▶ **PROMPT**:
Pictures within the data are to be left out; everything else must be reproduced exactly.
TASK INPUT: Begin
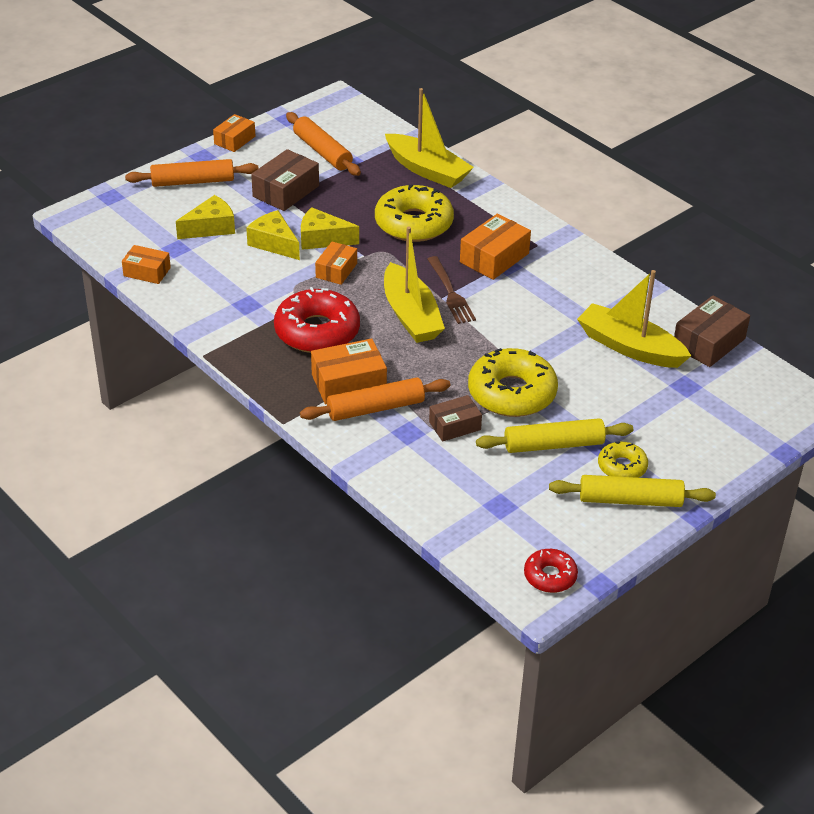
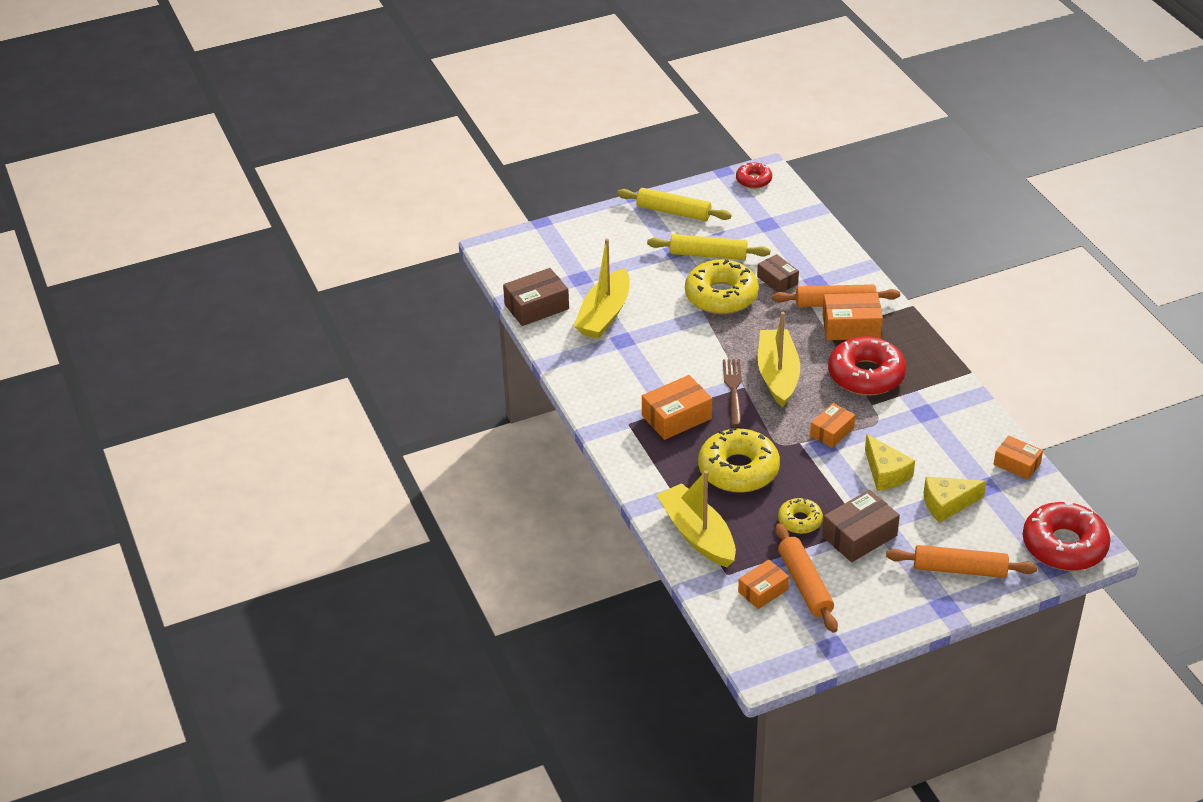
camera: 160 degrees left, 0 degrees up
(100, 213) = (1064, 545): none -> red donut
(234, 140) = (903, 623): orange box -> orange box (763, 591)
(322, 239) = (836, 469): yellow cheese -> none
(455, 426) = (777, 280): brown box -> brown box turned 60 degrees clockwise
(622, 467) = (666, 232): yellow donut -> yellow donut (800, 521)
(629, 347) = (604, 315): yellow boat -> yellow boat turned 60 degrees clockwise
TASK INPUT: End
▶ **COMPLETED TASK**:
camera: 160 degrees left, 0 degrees up
(100, 213) = (1064, 545): none -> red donut
(234, 140) = (903, 623): orange box -> orange box (763, 591)
(322, 239) = (836, 469): yellow cheese -> none
(455, 426) = (777, 280): brown box -> brown box turned 60 degrees clockwise
(622, 467) = (666, 232): yellow donut -> yellow donut (800, 521)
(629, 347) = (604, 315): yellow boat -> yellow boat turned 60 degrees clockwise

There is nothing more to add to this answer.